Leaving out any pictures, transcribe every record exactly.
──────── Provided records ────────
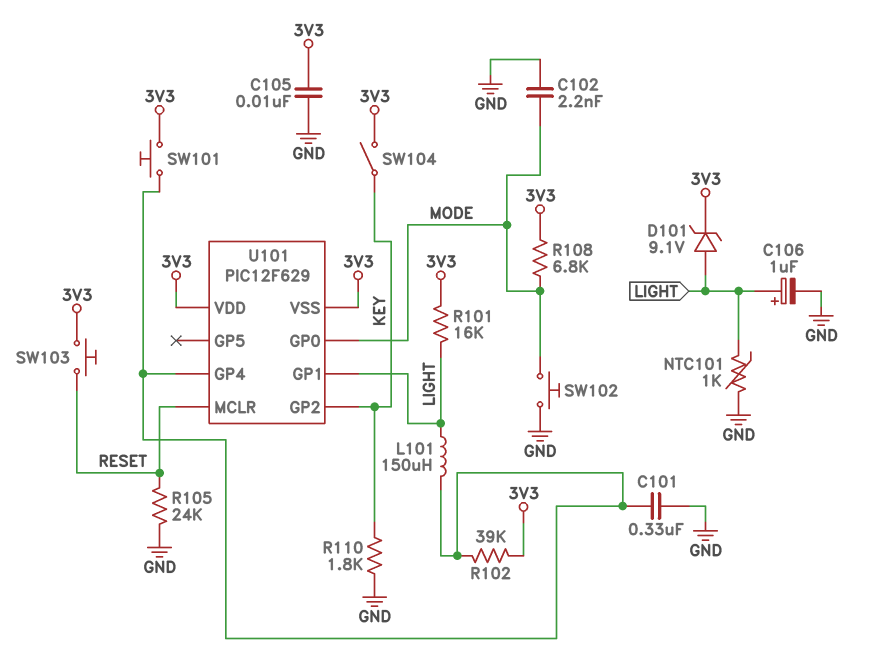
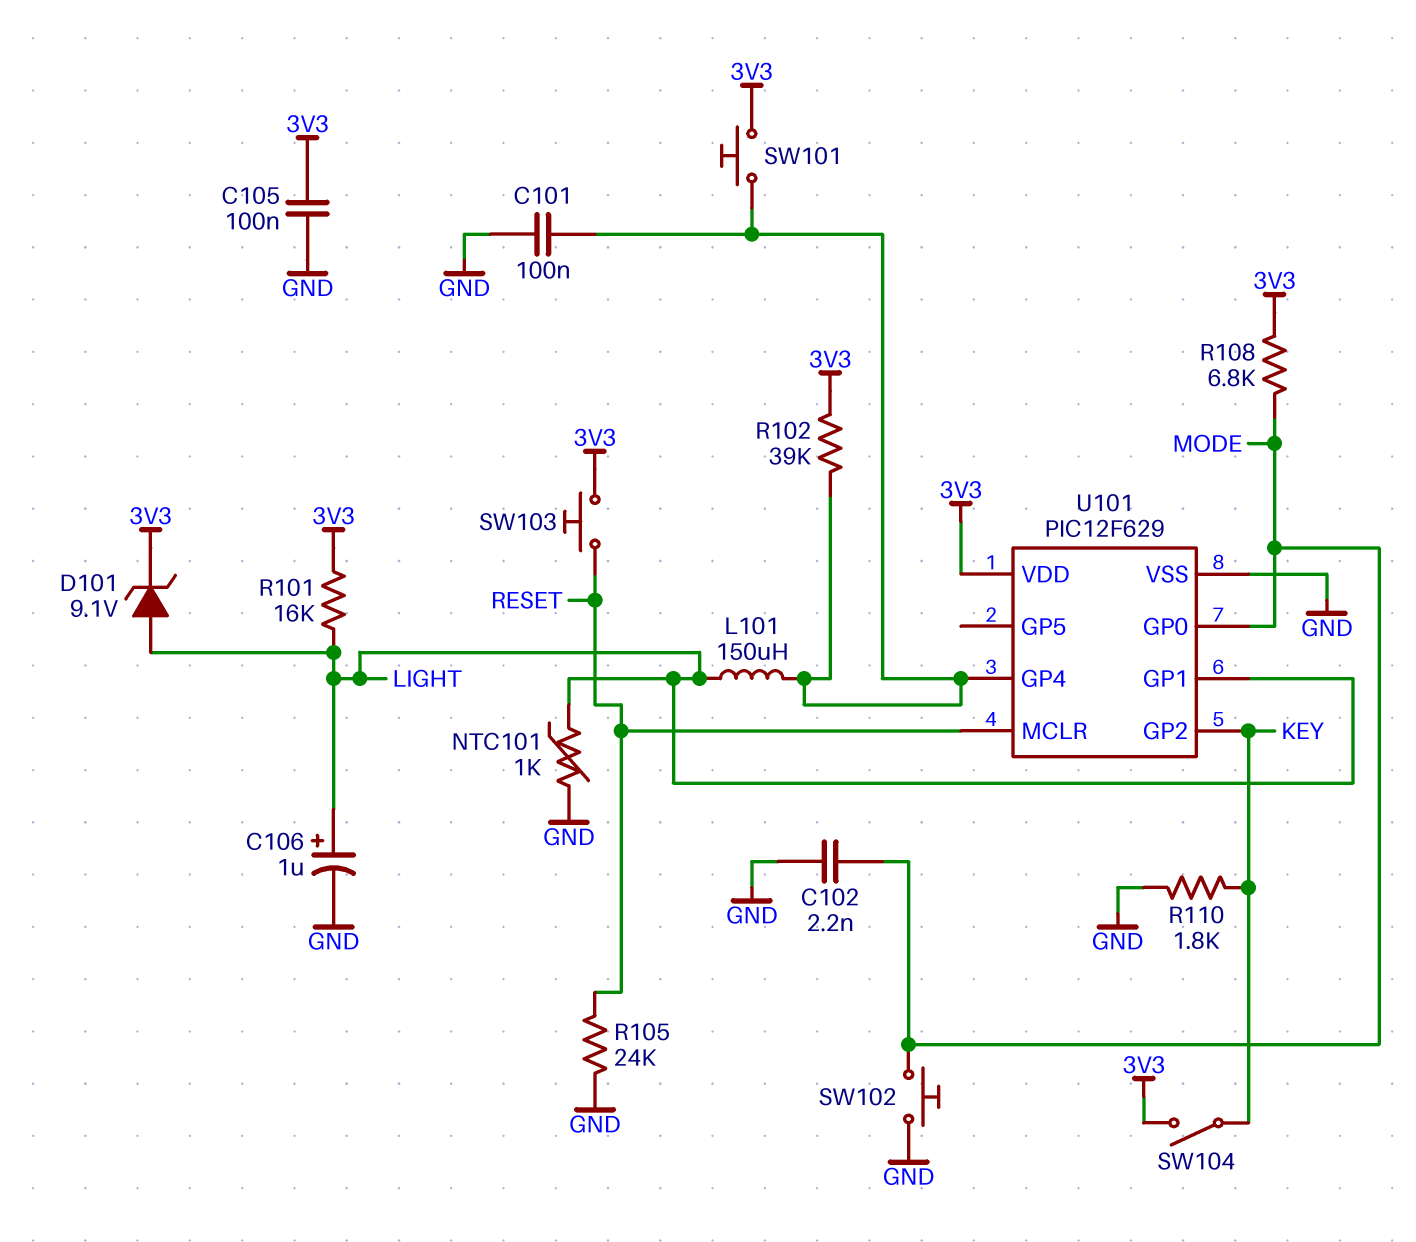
C101: 330nF (GND, U101/GP4) -> 100nF (GND, U101/GP4)
C105: 10nF (3V3, GND) -> 100nF (3V3, GND)
U101 pin VSS: 3V3 -> GND

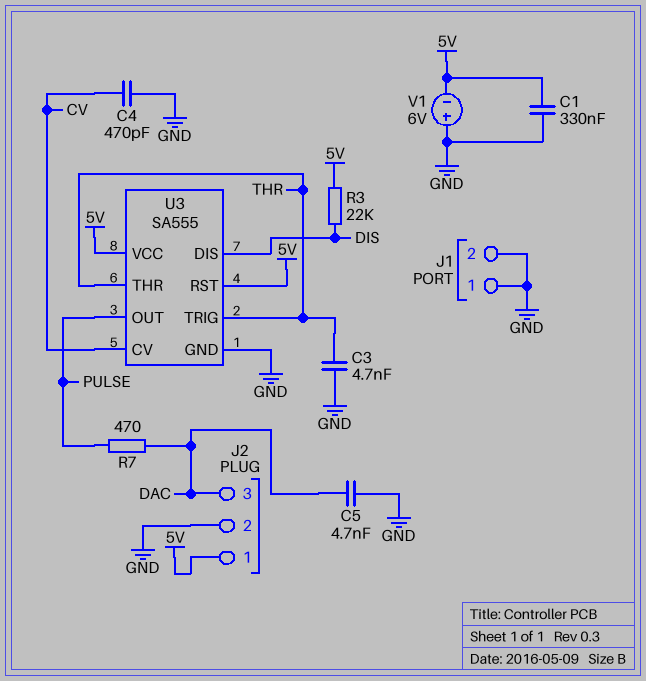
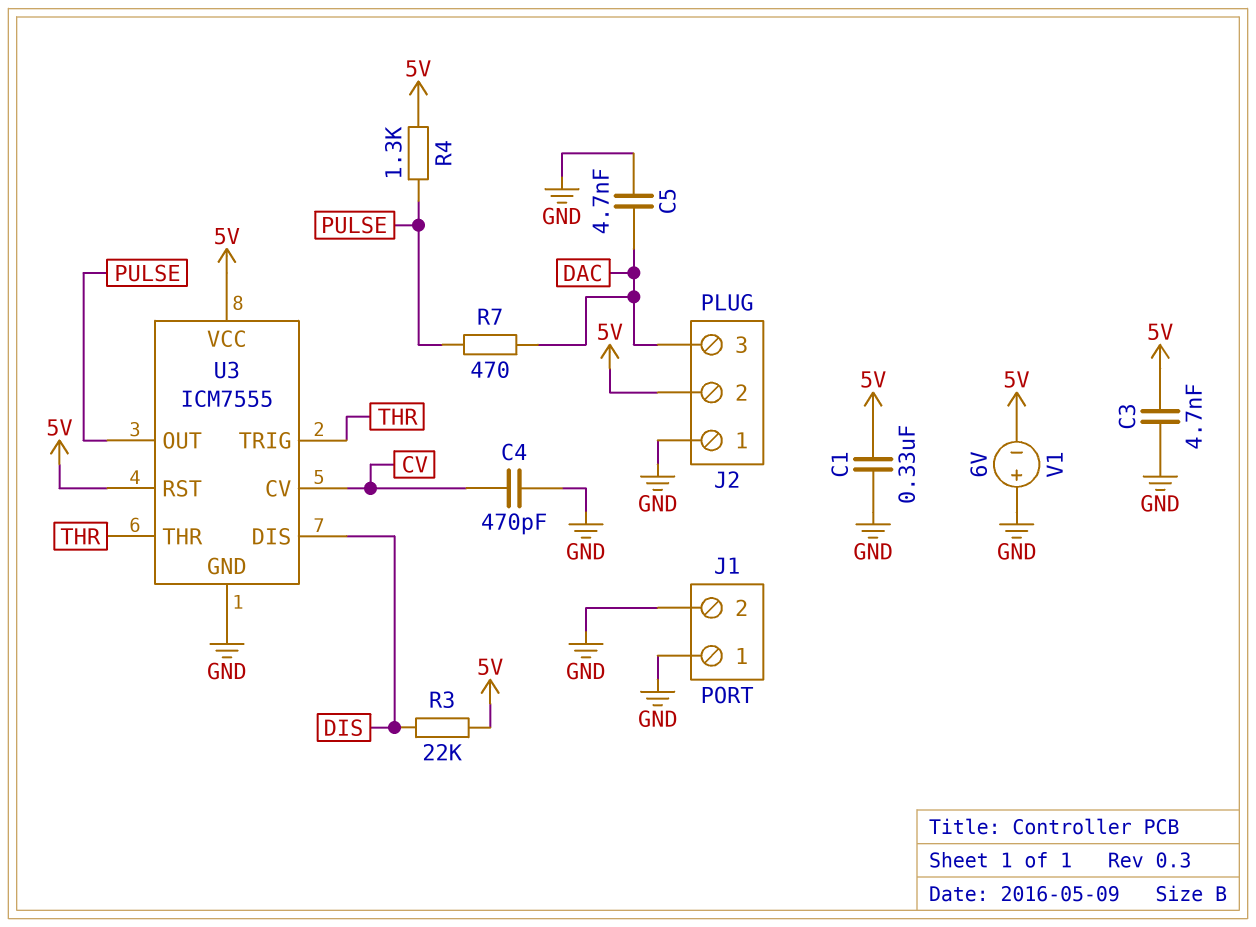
C3: 4.7nF (GND, THR) -> 4.7nF (5V, GND)
J2 pin 1: 5V -> GND
J2 pin 2: GND -> 5V
R4: none -> 1.3k (5V, PULSE)
U3: SA555 -> ICM7555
────────
* [Response area]
C101: 330nF (GND, U101/GP4) -> 100nF (GND, U101/GP4)
C105: 10nF (3V3, GND) -> 100nF (3V3, GND)
U101 pin VSS: 3V3 -> GND

C3: 4.7nF (GND, THR) -> 4.7nF (5V, GND)
J2 pin 1: 5V -> GND
J2 pin 2: GND -> 5V
R4: none -> 1.3k (5V, PULSE)
U3: SA555 -> ICM7555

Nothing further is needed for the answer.